Go to the line that contains "grey wallet [402,327,474,395]" in the records below and repeat it, and each line after it, exactly through the end, omitting pictures.

···

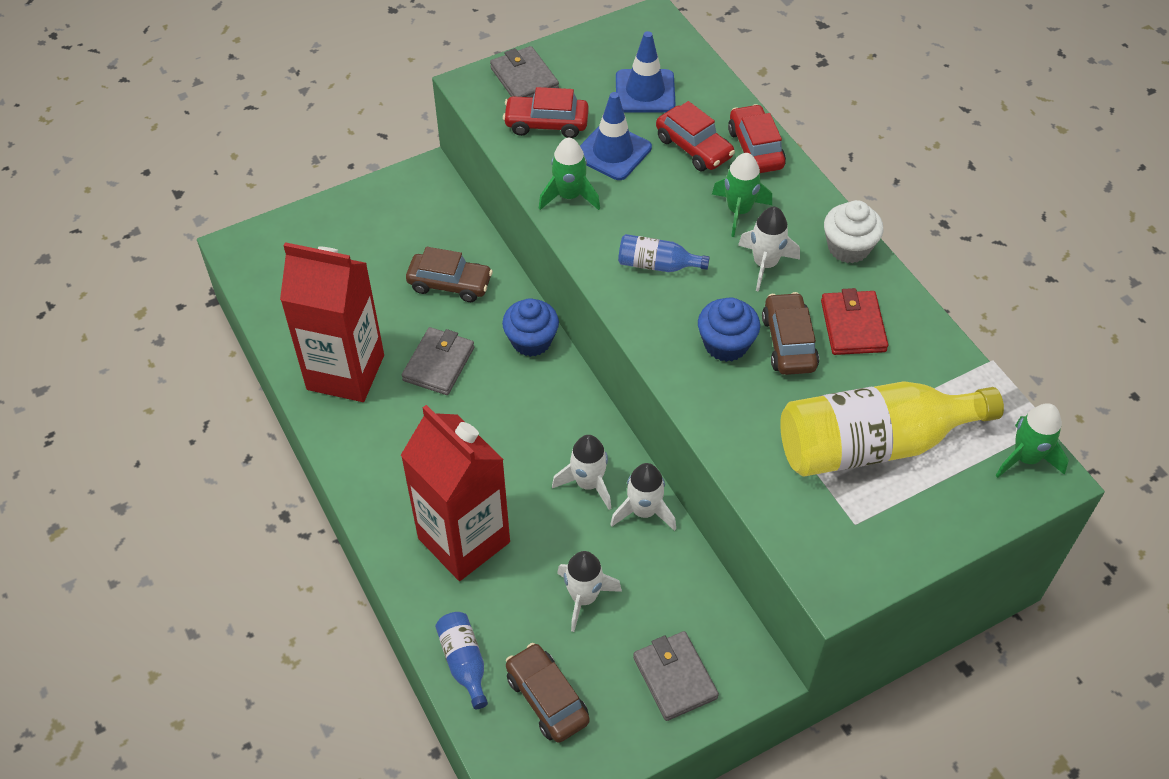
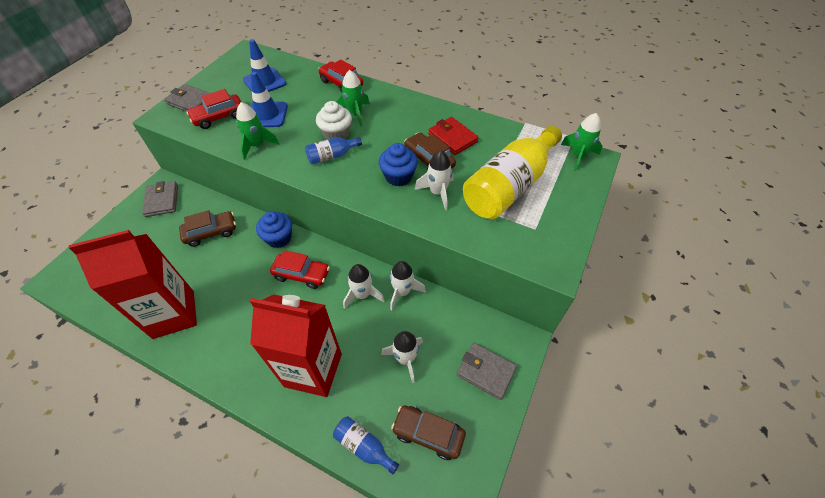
camera: 35 degrees left, 0 degrees up
grey wallet [402,327,474,395] -> grey wallet moved to [142,181,178,217]
red car [656,101,735,171] -> red car moved to [270,250,330,289]
white rocket [738,207,800,292] -> white rocket moved to [415,151,454,210]
white cupcake [824,200,884,263] -> white cupcake moved to [316,101,352,140]

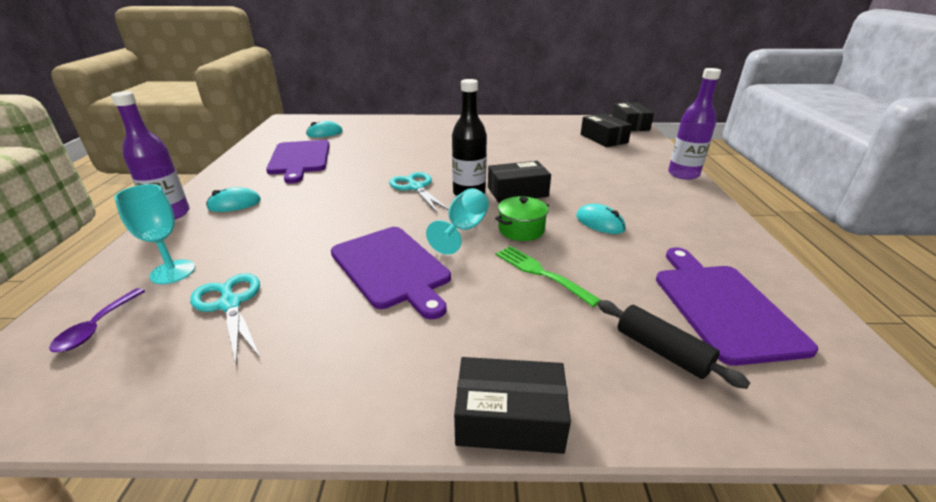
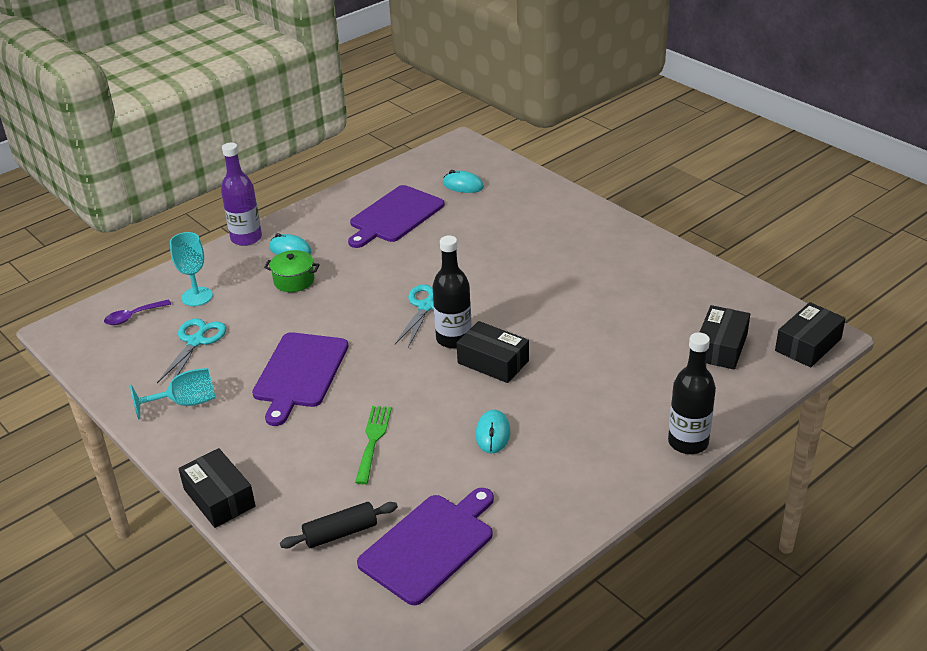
camera: 50 degrees right, 5 degrees up
turquoise goblet [426,188,489,255] -> turquoise goblet moved to [130,368,215,419]
green pot [495,196,549,241] -> green pot moved to [264,250,320,292]
black rolling pin [598,300,750,389] -> black rolling pin turned 60 degrees clockwise [280,502,398,548]
purple bottle [668,68,721,180] -> black bottle [668,332,716,454]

···

Written solution >>
grey wallet [402,327,474,395] -> grey wallet moved to [142,181,178,217]
red car [656,101,735,171] -> red car moved to [270,250,330,289]
white rocket [738,207,800,292] -> white rocket moved to [415,151,454,210]
white cupcake [824,200,884,263] -> white cupcake moved to [316,101,352,140]

camera: 50 degrees right, 5 degrees up
turquoise goblet [426,188,489,255] -> turquoise goblet moved to [130,368,215,419]
green pot [495,196,549,241] -> green pot moved to [264,250,320,292]
black rolling pin [598,300,750,389] -> black rolling pin turned 60 degrees clockwise [280,502,398,548]
purple bottle [668,68,721,180] -> black bottle [668,332,716,454]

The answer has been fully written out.